- INSTRUCTIONS TO FOLLOW:
From the entries below, output the line with "camera: 65 degrees right, 10 degrees up" and each following line up to and including the line with "(465, 192) = (420, 346): grey", exactly as written.

- RECORDS SUPPLIED:
******

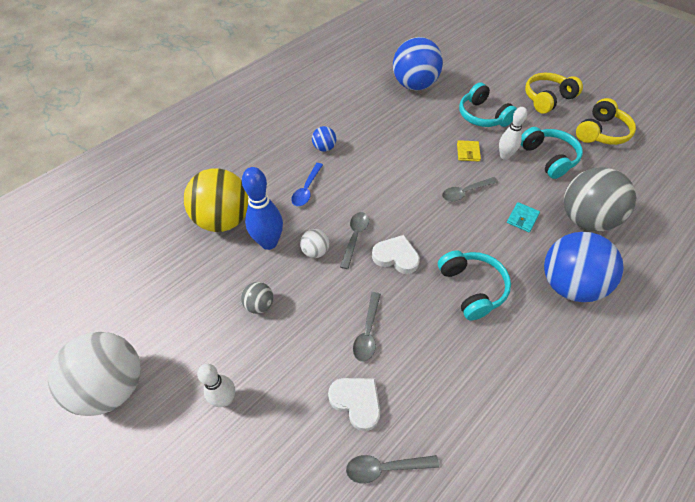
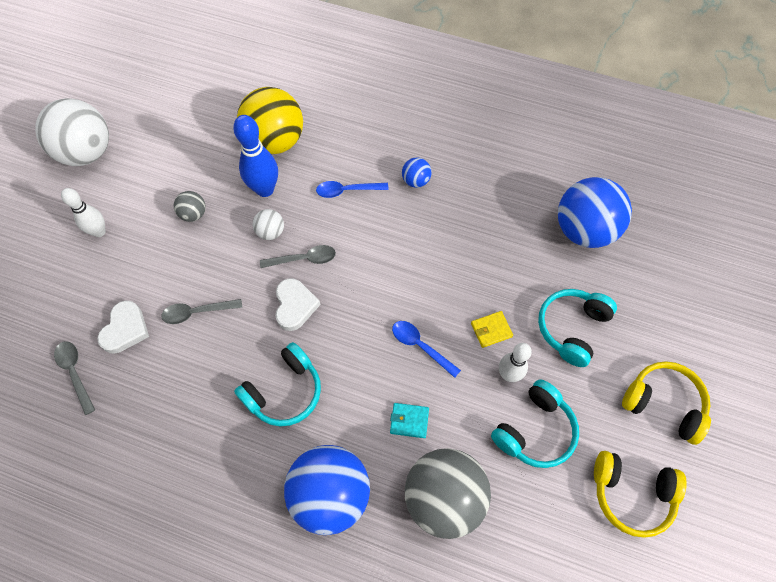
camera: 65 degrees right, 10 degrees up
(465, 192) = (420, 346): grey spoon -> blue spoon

******

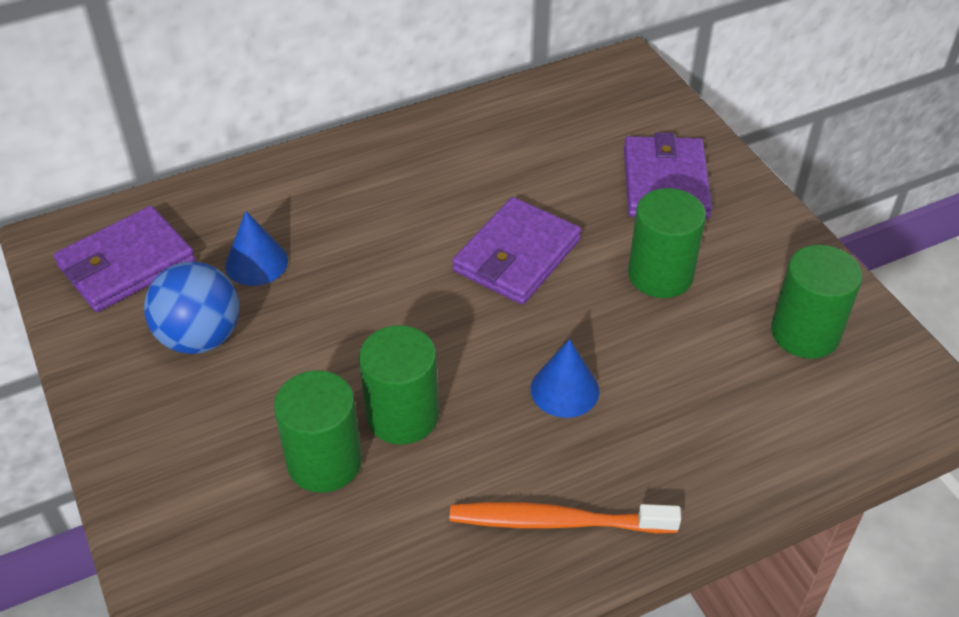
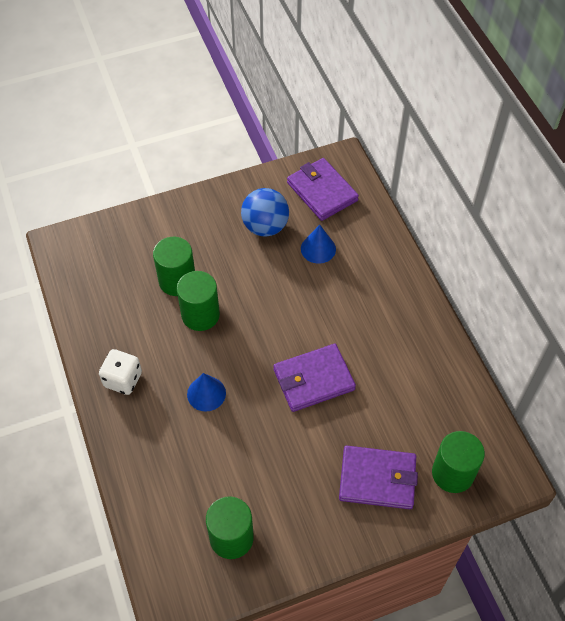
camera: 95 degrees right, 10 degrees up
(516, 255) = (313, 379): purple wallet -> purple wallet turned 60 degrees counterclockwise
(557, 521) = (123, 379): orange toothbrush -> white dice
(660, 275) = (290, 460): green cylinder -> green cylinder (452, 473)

******

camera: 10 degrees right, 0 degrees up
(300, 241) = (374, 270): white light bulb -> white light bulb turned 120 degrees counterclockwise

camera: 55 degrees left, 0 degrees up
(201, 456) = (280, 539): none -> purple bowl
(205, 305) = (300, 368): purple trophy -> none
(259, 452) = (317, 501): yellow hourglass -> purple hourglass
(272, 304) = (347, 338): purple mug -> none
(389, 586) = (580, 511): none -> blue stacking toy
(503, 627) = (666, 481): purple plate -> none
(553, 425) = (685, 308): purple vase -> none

******

- TASK RESULT:
camera: 65 degrees right, 10 degrees up
(465, 192) = (420, 346): grey spoon -> blue spoon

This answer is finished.